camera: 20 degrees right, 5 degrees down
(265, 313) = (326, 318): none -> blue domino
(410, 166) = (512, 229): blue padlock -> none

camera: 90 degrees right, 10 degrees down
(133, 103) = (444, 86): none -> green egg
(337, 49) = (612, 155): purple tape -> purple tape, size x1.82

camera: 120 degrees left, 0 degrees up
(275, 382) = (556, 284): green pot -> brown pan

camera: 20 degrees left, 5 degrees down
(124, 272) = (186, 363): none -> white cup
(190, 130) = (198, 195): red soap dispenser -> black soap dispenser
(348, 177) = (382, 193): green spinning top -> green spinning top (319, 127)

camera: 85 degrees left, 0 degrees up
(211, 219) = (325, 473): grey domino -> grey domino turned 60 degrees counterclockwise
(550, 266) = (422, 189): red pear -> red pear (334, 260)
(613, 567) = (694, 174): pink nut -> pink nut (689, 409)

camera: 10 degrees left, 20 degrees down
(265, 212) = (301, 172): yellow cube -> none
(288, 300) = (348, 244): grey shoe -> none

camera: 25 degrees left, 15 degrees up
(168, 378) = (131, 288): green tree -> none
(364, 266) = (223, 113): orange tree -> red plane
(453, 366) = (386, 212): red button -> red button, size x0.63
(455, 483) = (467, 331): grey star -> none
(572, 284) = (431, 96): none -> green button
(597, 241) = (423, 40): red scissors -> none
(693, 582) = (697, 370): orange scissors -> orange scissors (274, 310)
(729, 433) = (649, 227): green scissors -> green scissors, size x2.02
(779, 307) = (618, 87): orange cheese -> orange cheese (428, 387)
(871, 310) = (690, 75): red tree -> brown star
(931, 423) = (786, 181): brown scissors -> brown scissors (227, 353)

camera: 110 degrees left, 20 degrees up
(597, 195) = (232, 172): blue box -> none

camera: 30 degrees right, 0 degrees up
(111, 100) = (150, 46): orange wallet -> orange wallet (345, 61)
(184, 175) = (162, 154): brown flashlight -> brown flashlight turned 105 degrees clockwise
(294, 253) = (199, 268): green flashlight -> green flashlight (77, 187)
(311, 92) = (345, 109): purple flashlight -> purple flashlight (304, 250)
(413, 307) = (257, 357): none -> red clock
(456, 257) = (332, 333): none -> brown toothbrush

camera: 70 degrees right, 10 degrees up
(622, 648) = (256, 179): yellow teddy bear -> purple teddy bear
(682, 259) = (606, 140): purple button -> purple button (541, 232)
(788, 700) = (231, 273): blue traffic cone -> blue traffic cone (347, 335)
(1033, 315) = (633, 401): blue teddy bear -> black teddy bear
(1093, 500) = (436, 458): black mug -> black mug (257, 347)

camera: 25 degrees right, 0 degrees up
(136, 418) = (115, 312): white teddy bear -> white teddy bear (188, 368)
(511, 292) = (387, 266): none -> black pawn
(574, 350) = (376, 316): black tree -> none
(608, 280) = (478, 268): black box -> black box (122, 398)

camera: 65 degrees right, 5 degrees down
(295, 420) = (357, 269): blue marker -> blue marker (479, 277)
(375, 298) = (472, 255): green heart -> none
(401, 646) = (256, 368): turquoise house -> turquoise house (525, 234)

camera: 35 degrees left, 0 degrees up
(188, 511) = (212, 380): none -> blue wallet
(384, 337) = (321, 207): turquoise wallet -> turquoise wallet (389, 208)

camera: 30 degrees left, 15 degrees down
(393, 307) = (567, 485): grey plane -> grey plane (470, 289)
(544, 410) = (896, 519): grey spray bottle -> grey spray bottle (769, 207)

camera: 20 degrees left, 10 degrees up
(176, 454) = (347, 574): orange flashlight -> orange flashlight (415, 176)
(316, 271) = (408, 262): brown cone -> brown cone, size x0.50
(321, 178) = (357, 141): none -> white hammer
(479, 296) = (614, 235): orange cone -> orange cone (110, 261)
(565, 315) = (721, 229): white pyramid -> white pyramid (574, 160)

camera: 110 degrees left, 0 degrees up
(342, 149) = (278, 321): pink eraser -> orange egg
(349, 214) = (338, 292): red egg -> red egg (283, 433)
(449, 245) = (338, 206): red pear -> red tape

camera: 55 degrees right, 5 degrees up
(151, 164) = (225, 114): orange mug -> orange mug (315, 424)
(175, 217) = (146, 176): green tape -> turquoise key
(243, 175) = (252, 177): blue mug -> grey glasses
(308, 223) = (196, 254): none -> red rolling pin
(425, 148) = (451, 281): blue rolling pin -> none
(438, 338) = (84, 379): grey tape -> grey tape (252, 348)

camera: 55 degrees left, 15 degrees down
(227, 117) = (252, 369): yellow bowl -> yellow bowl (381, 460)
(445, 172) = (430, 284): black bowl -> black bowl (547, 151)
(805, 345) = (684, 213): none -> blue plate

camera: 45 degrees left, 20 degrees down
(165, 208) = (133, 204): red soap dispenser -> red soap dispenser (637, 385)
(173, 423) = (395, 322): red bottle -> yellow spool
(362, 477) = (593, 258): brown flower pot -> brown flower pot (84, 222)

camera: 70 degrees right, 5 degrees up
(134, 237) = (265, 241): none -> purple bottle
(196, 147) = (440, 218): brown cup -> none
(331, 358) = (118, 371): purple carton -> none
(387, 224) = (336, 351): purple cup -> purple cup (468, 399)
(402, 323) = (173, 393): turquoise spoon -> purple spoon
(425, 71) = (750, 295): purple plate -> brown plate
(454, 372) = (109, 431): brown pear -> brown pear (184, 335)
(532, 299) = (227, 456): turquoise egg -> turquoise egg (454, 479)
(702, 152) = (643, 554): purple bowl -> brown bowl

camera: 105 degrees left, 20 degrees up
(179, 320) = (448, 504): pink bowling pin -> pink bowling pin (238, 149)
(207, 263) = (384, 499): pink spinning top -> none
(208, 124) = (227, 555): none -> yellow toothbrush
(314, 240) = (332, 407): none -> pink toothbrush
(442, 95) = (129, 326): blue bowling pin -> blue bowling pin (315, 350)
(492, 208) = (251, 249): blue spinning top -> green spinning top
----
Pull out all lines from the entries above in which the word "size" appears.

WRITTEN ANSWER:
(337, 49) = (612, 155): purple tape -> purple tape, size x1.82
(453, 366) = (386, 212): red button -> red button, size x0.63
(729, 433) = (649, 227): green scissors -> green scissors, size x2.02
(316, 271) = (408, 262): brown cone -> brown cone, size x0.50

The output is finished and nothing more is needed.